- Exercise description
Reproduce every one of the entries below word for word, leaving the pictures out of your copy.

※ ※ ※

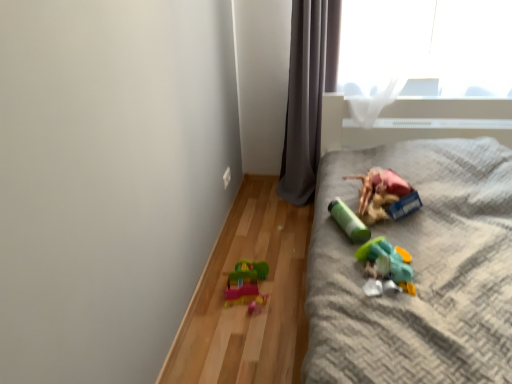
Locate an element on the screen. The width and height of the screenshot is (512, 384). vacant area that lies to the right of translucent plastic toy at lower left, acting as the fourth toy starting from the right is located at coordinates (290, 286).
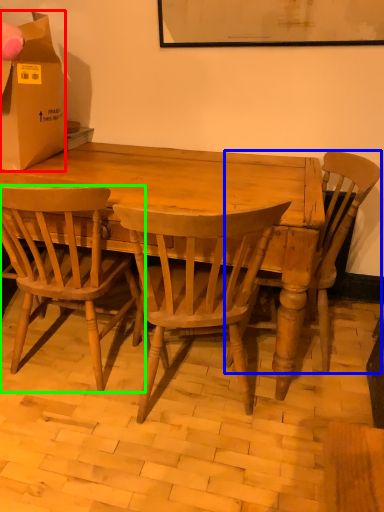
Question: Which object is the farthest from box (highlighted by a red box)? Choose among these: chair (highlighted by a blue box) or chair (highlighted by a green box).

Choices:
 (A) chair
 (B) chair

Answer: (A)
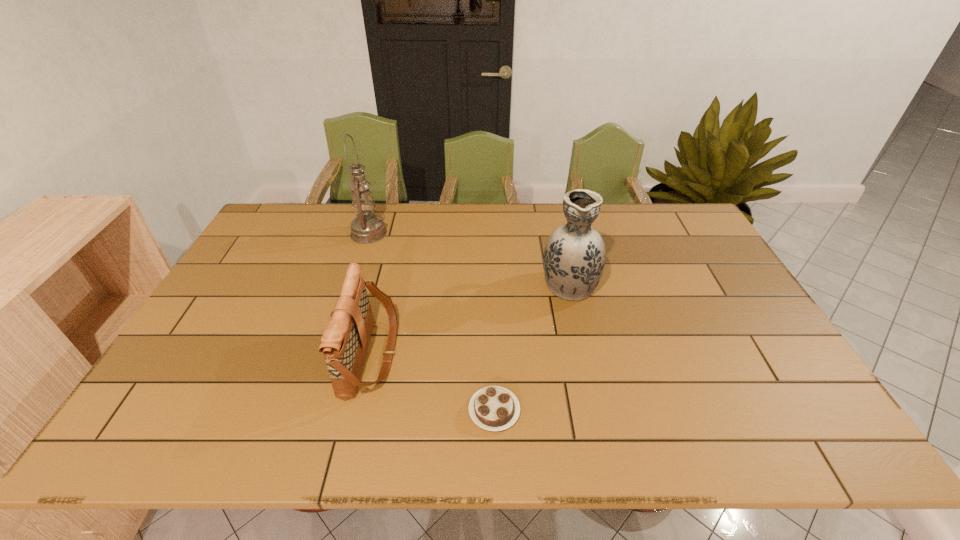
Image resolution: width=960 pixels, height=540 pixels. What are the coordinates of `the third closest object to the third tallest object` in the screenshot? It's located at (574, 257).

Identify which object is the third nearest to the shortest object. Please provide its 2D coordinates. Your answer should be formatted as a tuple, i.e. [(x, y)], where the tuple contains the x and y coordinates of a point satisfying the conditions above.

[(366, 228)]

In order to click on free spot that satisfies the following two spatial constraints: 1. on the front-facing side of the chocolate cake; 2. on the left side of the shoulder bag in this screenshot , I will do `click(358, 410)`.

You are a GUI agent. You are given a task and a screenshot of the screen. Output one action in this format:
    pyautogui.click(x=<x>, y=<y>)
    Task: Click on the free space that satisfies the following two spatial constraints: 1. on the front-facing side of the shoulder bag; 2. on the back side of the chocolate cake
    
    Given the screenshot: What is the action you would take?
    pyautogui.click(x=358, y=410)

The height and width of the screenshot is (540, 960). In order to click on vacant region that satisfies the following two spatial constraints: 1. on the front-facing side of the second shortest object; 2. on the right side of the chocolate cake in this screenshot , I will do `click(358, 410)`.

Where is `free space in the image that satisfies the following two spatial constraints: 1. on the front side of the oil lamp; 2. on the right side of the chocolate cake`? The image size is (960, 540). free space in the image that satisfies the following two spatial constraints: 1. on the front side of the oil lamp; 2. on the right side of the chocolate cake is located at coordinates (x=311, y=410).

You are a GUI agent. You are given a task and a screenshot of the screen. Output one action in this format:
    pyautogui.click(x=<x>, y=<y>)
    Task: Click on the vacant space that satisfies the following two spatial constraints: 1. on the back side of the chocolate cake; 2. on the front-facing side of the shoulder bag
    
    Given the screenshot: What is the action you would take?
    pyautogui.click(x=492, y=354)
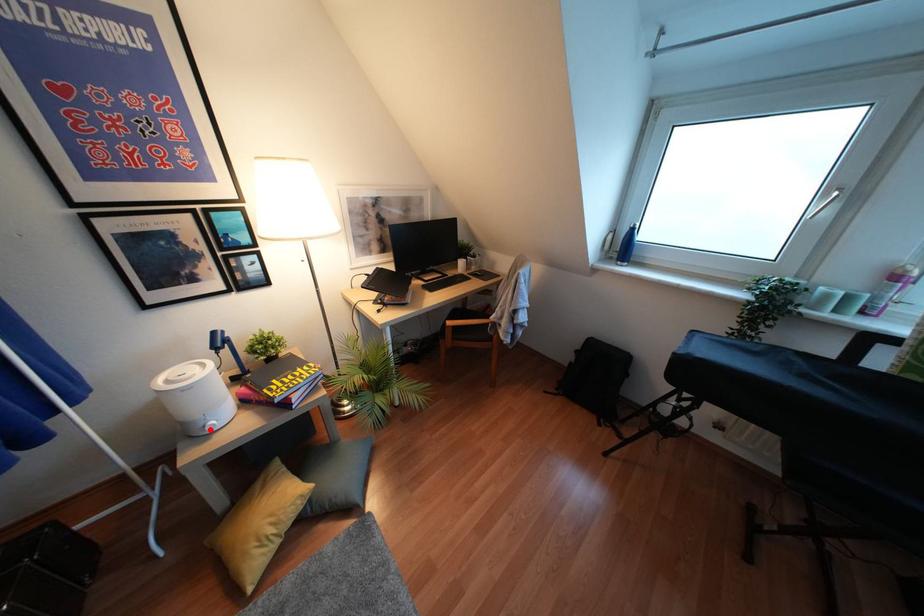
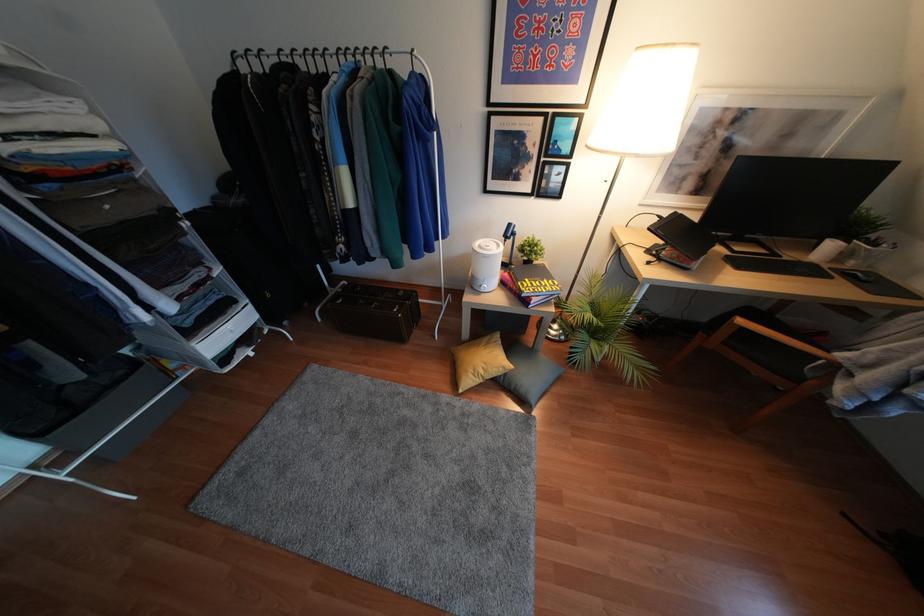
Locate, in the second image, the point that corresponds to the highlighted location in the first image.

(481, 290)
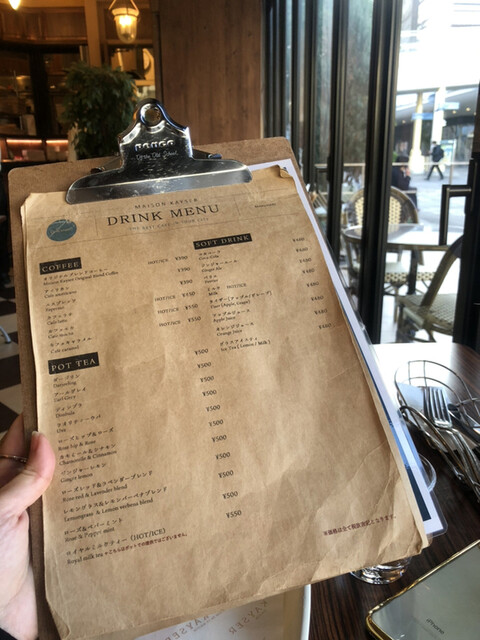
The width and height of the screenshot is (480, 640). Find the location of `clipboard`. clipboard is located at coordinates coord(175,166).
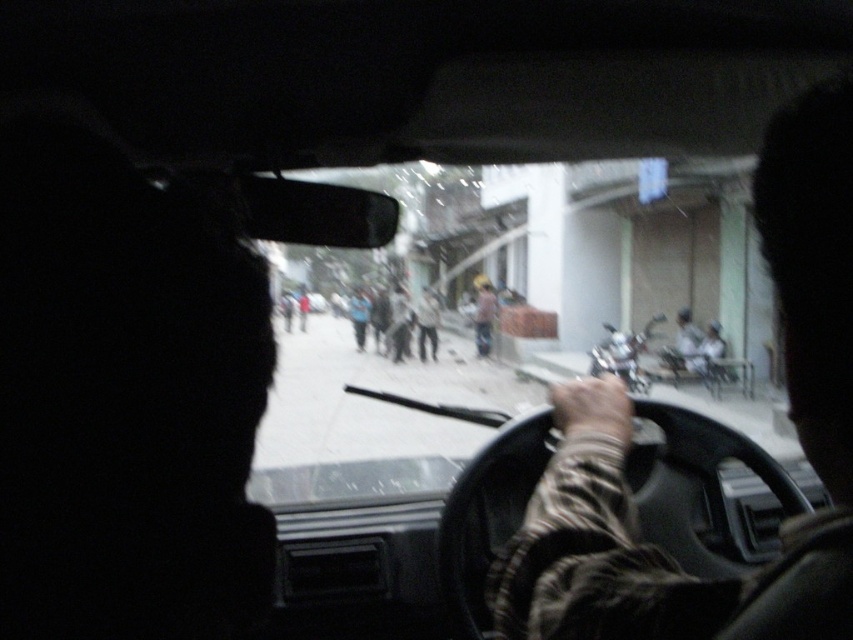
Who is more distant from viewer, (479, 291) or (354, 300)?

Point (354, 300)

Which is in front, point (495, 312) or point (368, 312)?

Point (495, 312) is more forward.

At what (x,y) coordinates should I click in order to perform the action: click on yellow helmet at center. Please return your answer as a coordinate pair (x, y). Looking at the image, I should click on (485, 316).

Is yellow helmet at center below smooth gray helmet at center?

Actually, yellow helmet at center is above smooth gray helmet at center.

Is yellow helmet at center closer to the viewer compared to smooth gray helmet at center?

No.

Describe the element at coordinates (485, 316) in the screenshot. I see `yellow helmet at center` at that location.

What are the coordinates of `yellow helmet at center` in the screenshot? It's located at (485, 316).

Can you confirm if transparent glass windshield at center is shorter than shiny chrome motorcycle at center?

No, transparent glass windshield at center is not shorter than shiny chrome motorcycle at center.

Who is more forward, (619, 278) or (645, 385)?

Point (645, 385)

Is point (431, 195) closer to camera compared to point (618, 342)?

※ ※ ※

- Output below
Locate an element on the screen. The width and height of the screenshot is (512, 384). vacant area that lies to the right of translucent plastic toy at lower left, acting as the fourth toy starting from the right is located at coordinates (290, 286).
Question: Which object is the farthest from box (highlighted by a red box)? Choose among these: chair (highlighted by a blue box) or chair (highlighted by a green box).

Choices:
 (A) chair
 (B) chair

Answer: (A)
Image resolution: width=960 pixels, height=540 pixels. What are the coordinates of `the third closest object to the third tallest object` in the screenshot? It's located at (574, 257).

Identify which object is the third nearest to the shortest object. Please provide its 2D coordinates. Your answer should be formatted as a tuple, i.e. [(x, y)], where the tuple contains the x and y coordinates of a point satisfying the conditions above.

[(366, 228)]

In order to click on free spot that satisfies the following two spatial constraints: 1. on the front-facing side of the chocolate cake; 2. on the left side of the shoulder bag in this screenshot , I will do `click(358, 410)`.

You are a GUI agent. You are given a task and a screenshot of the screen. Output one action in this format:
    pyautogui.click(x=<x>, y=<y>)
    Task: Click on the free space that satisfies the following two spatial constraints: 1. on the front-facing side of the shoulder bag; 2. on the back side of the chocolate cake
    
    Given the screenshot: What is the action you would take?
    pyautogui.click(x=358, y=410)

The height and width of the screenshot is (540, 960). In order to click on vacant region that satisfies the following two spatial constraints: 1. on the front-facing side of the second shortest object; 2. on the right side of the chocolate cake in this screenshot , I will do `click(358, 410)`.

Where is `free space in the image that satisfies the following two spatial constraints: 1. on the front side of the oil lamp; 2. on the right side of the chocolate cake`? The image size is (960, 540). free space in the image that satisfies the following two spatial constraints: 1. on the front side of the oil lamp; 2. on the right side of the chocolate cake is located at coordinates (x=311, y=410).

You are a GUI agent. You are given a task and a screenshot of the screen. Output one action in this format:
    pyautogui.click(x=<x>, y=<y>)
    Task: Click on the vacant space that satisfies the following two spatial constraints: 1. on the back side of the chocolate cake; 2. on the front-facing side of the shoulder bag
    
    Given the screenshot: What is the action you would take?
    pyautogui.click(x=492, y=354)
Locate, in the second image, the point that corresponds to the highlighted location in the first image.

(481, 290)
The width and height of the screenshot is (480, 640). Find the location of `clipboard`. clipboard is located at coordinates coord(175,166).
Who is more distant from viewer, (479, 291) or (354, 300)?

Point (354, 300)

Which is in front, point (495, 312) or point (368, 312)?

Point (495, 312) is more forward.

At what (x,y) coordinates should I click in order to perform the action: click on yellow helmet at center. Please return your answer as a coordinate pair (x, y). Looking at the image, I should click on (485, 316).

Is yellow helmet at center below smooth gray helmet at center?

Actually, yellow helmet at center is above smooth gray helmet at center.

Is yellow helmet at center closer to the viewer compared to smooth gray helmet at center?

No.

Describe the element at coordinates (485, 316) in the screenshot. I see `yellow helmet at center` at that location.

What are the coordinates of `yellow helmet at center` in the screenshot? It's located at (485, 316).

Can you confirm if transparent glass windshield at center is shorter than shiny chrome motorcycle at center?

No, transparent glass windshield at center is not shorter than shiny chrome motorcycle at center.

Who is more forward, (619, 278) or (645, 385)?

Point (645, 385)

Is point (431, 195) closer to camera compared to point (618, 342)?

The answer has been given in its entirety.